▶ **YOUR ASSIGNMENT**:
Would you repeat each line below exactly, without the pictures?

====== RECORDED INFORMATION

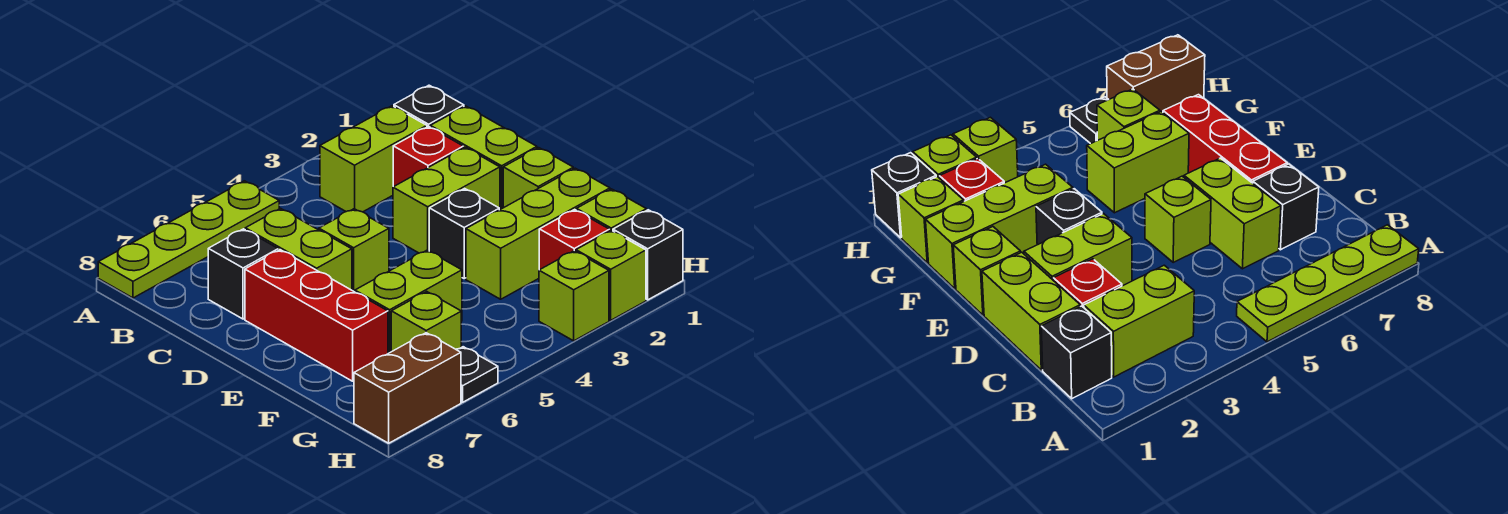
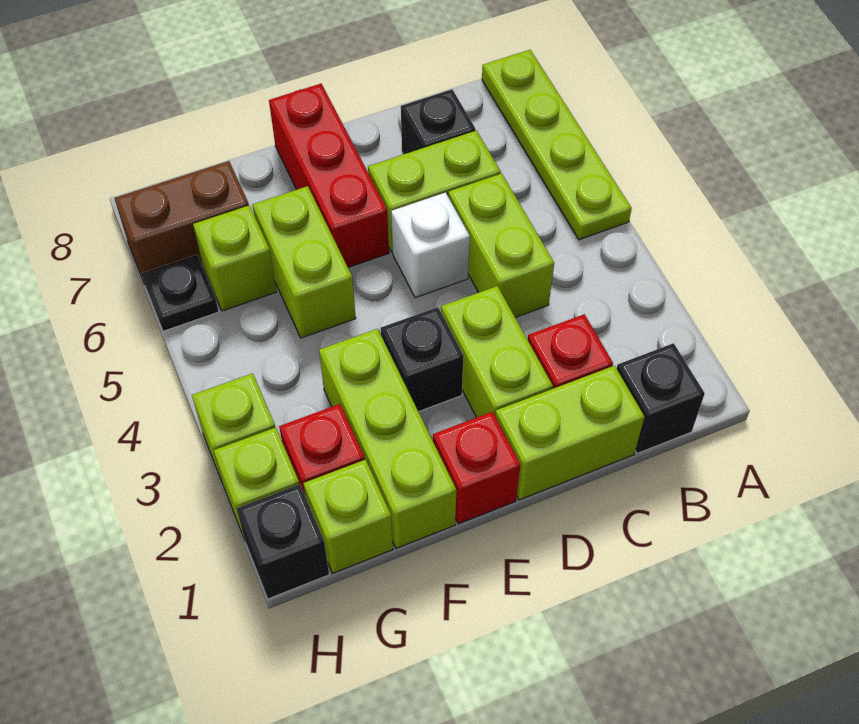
lime brick B2:B3 level 1 -> lime brick C4:C5 level 1
lime brick D5 level 1 -> white brick D5 level 1
red brick D7:F7 level 1 -> red brick E6:E8 level 1
lime brick E1 level 1 -> red brick E1 level 1
brown brick H7:H8 level 1 -> brown brick G7:H7 level 1

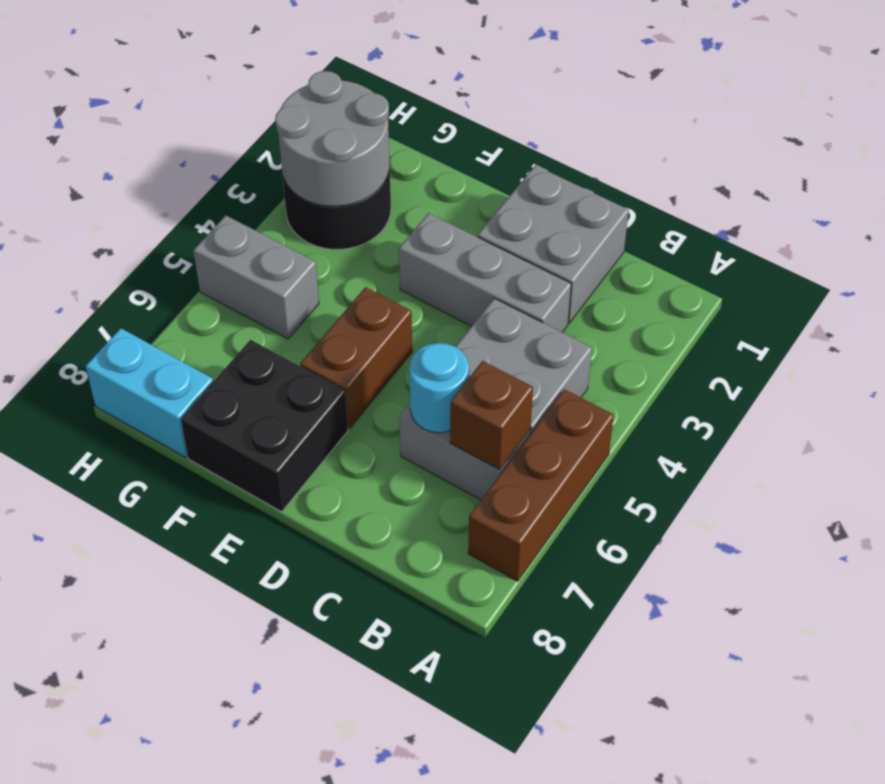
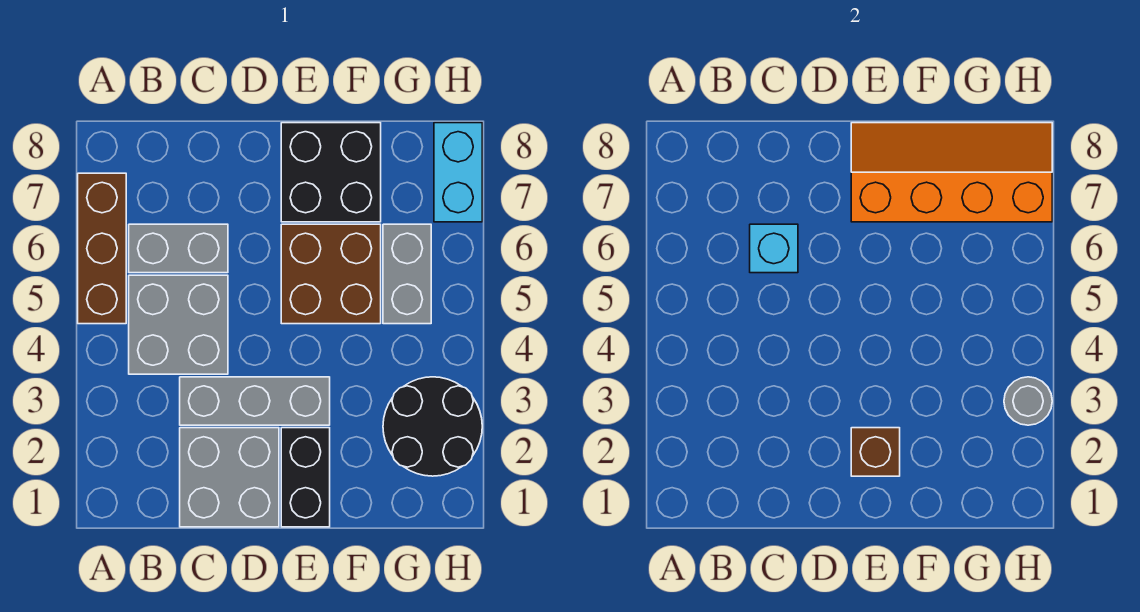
brown brick B6 level 2 -> brown brick E2 level 2
cyan round brick C6 level 2 -> cyan brick C6 level 2
none -> black brick E1:E2 level 1
brown brick E5:E6 level 1 -> brown brick E5:F6 level 1
none -> orange slope E7:H8 level 2 top 7
grey round brick G2:H3 level 2 -> grey round brick H3 level 2
grey brick G5:H5 level 1 -> grey brick G5:G6 level 1
cyan brick G8:H8 level 1 -> cyan brick H7:H8 level 1

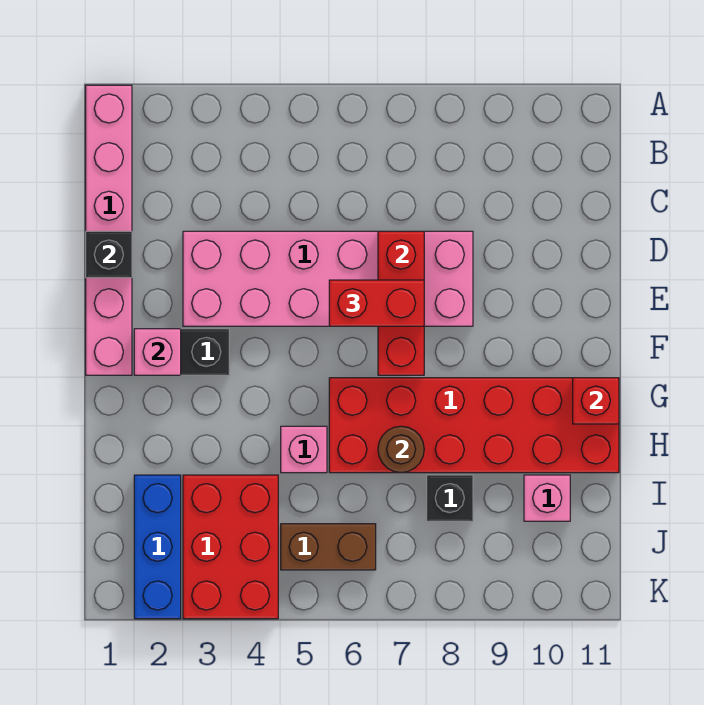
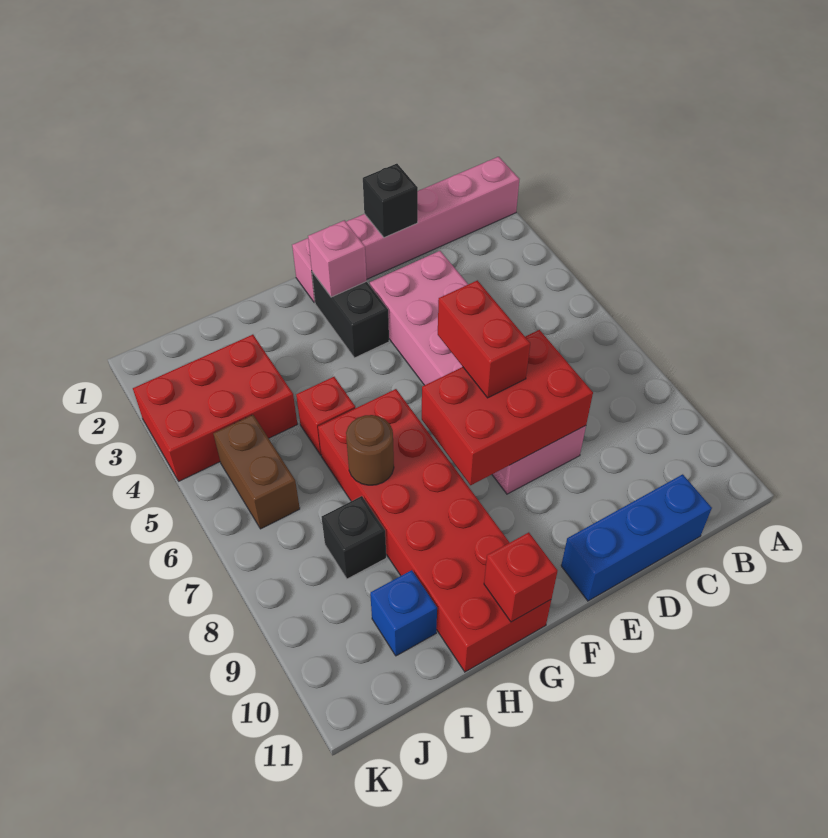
red brick D7:F7 level 2 -> red brick D7:F8 level 2
pink brick H5 level 1 -> red brick H5 level 1
blue brick I2:K2 level 1 -> blue brick C11:E11 level 1
pink brick I10 level 1 -> blue brick I10 level 1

============

▶ **RESULT**:
lime brick B2:B3 level 1 -> lime brick C4:C5 level 1
lime brick D5 level 1 -> white brick D5 level 1
red brick D7:F7 level 1 -> red brick E6:E8 level 1
lime brick E1 level 1 -> red brick E1 level 1
brown brick H7:H8 level 1 -> brown brick G7:H7 level 1

brown brick B6 level 2 -> brown brick E2 level 2
cyan round brick C6 level 2 -> cyan brick C6 level 2
none -> black brick E1:E2 level 1
brown brick E5:E6 level 1 -> brown brick E5:F6 level 1
none -> orange slope E7:H8 level 2 top 7
grey round brick G2:H3 level 2 -> grey round brick H3 level 2
grey brick G5:H5 level 1 -> grey brick G5:G6 level 1
cyan brick G8:H8 level 1 -> cyan brick H7:H8 level 1

red brick D7:F7 level 2 -> red brick D7:F8 level 2
pink brick H5 level 1 -> red brick H5 level 1
blue brick I2:K2 level 1 -> blue brick C11:E11 level 1
pink brick I10 level 1 -> blue brick I10 level 1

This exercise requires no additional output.